Exercise data:

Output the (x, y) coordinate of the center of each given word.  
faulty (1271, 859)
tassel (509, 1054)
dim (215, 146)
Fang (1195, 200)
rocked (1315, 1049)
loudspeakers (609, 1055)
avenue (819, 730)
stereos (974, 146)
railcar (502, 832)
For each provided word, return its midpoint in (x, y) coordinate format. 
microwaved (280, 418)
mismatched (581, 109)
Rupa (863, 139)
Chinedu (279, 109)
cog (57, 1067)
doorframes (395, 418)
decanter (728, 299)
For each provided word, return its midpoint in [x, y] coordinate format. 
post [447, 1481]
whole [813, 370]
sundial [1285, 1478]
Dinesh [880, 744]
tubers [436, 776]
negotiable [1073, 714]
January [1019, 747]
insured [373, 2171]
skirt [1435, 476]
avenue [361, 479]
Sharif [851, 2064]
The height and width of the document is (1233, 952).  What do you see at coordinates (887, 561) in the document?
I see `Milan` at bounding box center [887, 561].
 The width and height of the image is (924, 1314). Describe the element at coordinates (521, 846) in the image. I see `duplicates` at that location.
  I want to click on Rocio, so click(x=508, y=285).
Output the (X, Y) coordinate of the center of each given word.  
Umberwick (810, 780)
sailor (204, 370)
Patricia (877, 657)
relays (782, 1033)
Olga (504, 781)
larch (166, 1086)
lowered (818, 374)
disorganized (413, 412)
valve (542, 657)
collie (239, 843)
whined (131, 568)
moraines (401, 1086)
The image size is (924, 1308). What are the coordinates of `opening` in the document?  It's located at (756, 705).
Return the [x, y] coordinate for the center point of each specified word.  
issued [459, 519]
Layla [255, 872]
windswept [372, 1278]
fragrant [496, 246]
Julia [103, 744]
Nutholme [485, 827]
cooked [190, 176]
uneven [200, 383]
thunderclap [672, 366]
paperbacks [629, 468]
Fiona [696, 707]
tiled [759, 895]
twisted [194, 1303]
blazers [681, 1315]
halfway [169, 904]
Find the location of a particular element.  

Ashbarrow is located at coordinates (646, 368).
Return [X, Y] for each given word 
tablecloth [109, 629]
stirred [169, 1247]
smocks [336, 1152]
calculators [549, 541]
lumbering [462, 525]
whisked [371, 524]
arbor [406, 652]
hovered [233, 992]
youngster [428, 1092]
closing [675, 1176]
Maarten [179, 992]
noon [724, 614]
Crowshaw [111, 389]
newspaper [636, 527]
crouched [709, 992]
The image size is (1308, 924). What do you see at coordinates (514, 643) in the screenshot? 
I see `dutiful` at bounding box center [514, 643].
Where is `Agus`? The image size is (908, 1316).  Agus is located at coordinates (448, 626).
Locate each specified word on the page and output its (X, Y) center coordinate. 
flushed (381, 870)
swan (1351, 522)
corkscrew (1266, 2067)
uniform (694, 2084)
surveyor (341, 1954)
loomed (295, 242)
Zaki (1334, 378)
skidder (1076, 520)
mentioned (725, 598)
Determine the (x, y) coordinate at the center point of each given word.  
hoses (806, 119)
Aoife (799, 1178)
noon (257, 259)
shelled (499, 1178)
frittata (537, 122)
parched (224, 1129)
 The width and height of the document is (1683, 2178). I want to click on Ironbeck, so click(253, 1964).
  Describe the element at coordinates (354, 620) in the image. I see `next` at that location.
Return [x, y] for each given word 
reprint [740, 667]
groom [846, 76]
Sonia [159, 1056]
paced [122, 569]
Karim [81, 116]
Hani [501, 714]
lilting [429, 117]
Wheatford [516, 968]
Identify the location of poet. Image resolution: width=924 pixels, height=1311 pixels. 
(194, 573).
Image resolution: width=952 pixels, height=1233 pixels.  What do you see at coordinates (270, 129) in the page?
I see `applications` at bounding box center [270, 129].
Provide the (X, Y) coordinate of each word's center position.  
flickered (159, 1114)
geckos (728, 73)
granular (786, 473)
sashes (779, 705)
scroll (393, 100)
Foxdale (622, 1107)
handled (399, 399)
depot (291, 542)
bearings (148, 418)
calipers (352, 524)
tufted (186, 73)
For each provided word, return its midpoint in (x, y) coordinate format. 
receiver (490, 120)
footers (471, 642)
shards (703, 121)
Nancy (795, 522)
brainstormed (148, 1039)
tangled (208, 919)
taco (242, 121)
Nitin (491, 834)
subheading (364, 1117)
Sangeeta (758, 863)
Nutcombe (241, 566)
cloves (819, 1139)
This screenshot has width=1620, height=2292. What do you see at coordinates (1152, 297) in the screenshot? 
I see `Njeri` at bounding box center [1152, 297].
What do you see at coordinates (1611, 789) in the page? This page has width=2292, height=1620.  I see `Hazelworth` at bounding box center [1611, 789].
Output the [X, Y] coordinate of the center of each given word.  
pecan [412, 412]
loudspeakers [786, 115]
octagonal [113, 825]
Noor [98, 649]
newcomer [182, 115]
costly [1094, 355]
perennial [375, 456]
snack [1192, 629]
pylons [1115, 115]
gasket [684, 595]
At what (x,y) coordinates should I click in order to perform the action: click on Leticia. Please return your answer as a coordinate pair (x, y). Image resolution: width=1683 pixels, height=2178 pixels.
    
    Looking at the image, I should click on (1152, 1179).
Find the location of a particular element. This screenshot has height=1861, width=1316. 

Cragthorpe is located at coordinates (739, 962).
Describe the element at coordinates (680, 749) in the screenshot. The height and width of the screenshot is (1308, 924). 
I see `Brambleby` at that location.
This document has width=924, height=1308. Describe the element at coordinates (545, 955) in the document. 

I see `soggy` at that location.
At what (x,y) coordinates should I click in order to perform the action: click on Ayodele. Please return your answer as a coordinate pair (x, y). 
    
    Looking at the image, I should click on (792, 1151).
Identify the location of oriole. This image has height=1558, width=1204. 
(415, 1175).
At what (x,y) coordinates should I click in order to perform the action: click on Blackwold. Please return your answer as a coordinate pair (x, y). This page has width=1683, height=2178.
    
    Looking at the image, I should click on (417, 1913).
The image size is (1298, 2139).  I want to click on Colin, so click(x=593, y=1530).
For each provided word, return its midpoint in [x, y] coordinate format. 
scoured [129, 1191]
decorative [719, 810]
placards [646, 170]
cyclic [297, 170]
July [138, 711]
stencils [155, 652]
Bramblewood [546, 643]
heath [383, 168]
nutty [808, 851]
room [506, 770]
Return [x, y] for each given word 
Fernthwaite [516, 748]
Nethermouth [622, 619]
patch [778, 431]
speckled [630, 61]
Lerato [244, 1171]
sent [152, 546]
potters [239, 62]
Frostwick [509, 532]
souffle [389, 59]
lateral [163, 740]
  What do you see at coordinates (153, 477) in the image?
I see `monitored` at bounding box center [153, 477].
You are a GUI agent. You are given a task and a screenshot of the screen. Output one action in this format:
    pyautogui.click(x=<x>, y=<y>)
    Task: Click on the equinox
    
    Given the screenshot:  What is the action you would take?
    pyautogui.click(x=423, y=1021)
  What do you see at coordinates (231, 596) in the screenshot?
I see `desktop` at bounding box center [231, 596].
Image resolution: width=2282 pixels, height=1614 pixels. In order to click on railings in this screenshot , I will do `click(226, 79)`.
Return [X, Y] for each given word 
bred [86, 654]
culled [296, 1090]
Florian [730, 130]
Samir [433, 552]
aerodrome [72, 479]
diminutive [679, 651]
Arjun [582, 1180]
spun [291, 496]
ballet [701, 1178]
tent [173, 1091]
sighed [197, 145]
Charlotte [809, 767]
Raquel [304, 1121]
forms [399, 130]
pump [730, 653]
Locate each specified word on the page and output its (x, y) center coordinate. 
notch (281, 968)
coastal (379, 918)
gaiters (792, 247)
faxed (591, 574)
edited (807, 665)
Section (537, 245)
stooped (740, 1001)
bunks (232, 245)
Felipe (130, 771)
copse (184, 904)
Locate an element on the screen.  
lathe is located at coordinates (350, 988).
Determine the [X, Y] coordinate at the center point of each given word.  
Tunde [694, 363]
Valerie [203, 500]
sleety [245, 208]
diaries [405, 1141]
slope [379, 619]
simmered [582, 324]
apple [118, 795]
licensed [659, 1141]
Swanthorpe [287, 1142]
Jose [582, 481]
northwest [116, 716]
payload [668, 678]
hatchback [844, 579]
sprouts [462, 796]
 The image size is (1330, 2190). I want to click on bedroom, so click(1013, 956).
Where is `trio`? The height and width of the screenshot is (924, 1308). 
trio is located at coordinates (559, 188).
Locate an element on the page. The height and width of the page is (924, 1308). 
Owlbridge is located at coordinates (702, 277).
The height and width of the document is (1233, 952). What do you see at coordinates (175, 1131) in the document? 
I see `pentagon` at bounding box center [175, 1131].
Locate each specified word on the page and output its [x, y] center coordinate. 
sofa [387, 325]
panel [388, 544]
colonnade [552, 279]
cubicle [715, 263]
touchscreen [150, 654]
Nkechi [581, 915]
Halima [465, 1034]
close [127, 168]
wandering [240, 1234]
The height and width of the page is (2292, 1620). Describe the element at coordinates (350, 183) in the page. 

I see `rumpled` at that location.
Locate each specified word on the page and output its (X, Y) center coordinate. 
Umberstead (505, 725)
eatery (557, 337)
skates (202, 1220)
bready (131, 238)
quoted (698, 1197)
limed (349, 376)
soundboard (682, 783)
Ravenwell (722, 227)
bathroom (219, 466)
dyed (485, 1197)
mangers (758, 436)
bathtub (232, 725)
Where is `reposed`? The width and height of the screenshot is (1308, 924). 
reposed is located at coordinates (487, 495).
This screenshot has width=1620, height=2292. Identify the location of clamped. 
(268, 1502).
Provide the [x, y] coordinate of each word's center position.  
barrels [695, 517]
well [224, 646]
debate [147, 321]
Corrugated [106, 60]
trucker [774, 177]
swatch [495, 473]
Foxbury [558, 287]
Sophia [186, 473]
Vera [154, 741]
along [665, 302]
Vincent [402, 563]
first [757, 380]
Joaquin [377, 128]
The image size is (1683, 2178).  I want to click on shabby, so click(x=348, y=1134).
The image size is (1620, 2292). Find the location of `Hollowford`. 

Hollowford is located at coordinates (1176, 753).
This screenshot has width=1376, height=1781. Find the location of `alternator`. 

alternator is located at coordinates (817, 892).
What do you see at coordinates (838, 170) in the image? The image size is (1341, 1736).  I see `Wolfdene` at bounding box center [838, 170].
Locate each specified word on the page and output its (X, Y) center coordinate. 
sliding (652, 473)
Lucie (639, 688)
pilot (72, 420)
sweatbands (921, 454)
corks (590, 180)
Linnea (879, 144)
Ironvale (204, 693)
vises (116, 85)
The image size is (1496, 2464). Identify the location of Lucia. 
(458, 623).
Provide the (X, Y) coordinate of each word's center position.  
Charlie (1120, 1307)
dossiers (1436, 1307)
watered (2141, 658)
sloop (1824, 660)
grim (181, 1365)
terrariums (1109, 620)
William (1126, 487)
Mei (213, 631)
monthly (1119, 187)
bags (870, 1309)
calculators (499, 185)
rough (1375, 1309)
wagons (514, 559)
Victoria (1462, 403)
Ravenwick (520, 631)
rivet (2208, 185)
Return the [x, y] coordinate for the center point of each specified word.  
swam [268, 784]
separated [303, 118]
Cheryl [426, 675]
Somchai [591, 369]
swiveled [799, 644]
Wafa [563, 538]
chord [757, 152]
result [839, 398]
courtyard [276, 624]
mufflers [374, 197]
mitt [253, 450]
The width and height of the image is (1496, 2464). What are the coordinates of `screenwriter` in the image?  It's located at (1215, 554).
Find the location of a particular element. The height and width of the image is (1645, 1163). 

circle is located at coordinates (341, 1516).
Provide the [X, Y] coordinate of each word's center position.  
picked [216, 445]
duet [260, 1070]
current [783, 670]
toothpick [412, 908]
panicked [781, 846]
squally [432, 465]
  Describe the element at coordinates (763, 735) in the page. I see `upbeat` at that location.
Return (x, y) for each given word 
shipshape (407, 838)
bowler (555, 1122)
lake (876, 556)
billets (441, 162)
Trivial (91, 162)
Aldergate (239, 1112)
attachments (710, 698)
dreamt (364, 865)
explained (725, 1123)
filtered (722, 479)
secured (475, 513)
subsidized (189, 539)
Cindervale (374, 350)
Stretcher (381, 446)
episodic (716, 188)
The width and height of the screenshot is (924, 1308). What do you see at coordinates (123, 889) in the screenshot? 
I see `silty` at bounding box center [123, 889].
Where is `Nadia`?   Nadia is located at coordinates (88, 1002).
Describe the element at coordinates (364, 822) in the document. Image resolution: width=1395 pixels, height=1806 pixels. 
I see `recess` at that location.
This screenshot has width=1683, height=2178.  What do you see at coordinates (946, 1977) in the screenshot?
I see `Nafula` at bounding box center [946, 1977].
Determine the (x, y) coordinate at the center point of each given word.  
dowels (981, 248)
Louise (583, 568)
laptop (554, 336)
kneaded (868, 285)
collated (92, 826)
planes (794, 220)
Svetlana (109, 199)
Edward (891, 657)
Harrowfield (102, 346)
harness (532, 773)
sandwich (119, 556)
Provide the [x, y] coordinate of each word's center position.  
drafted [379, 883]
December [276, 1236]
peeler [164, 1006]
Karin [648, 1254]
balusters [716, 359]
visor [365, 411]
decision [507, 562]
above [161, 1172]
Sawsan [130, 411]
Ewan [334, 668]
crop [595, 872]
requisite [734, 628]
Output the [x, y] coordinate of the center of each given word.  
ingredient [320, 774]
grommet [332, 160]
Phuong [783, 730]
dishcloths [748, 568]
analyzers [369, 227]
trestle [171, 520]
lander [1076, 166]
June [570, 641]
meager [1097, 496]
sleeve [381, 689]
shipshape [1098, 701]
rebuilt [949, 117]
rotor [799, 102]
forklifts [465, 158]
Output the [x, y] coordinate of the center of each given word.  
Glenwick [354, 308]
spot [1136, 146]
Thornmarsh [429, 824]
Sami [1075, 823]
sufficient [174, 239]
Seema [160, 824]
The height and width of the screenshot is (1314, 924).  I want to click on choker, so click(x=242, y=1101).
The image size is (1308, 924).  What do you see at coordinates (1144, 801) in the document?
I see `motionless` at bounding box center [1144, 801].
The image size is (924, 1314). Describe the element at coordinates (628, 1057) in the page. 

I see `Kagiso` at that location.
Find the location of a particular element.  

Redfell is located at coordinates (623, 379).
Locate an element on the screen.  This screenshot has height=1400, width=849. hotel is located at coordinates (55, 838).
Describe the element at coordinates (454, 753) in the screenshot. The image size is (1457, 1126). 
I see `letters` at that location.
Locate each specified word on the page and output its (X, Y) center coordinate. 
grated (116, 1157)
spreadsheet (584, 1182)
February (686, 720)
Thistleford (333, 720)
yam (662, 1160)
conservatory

Given request:
Copy out the rows word for word, from the line containing "quoted (698, 1197)" to the line containing "Hollowford is located", including both of those lines.

Output for this task:
quoted (698, 1197)
limed (349, 376)
soundboard (682, 783)
Ravenwell (722, 227)
bathroom (219, 466)
dyed (485, 1197)
mangers (758, 436)
bathtub (232, 725)
Where is `reposed`? The width and height of the screenshot is (1308, 924). 
reposed is located at coordinates (487, 495).
This screenshot has width=1620, height=2292. Identify the location of clamped. 
(268, 1502).
Provide the [x, y] coordinate of each word's center position.  
barrels [695, 517]
well [224, 646]
debate [147, 321]
Corrugated [106, 60]
trucker [774, 177]
swatch [495, 473]
Foxbury [558, 287]
Sophia [186, 473]
Vera [154, 741]
along [665, 302]
Vincent [402, 563]
first [757, 380]
Joaquin [377, 128]
The image size is (1683, 2178).  I want to click on shabby, so click(x=348, y=1134).
The image size is (1620, 2292). Find the location of `Hollowford`. 

Hollowford is located at coordinates (1176, 753).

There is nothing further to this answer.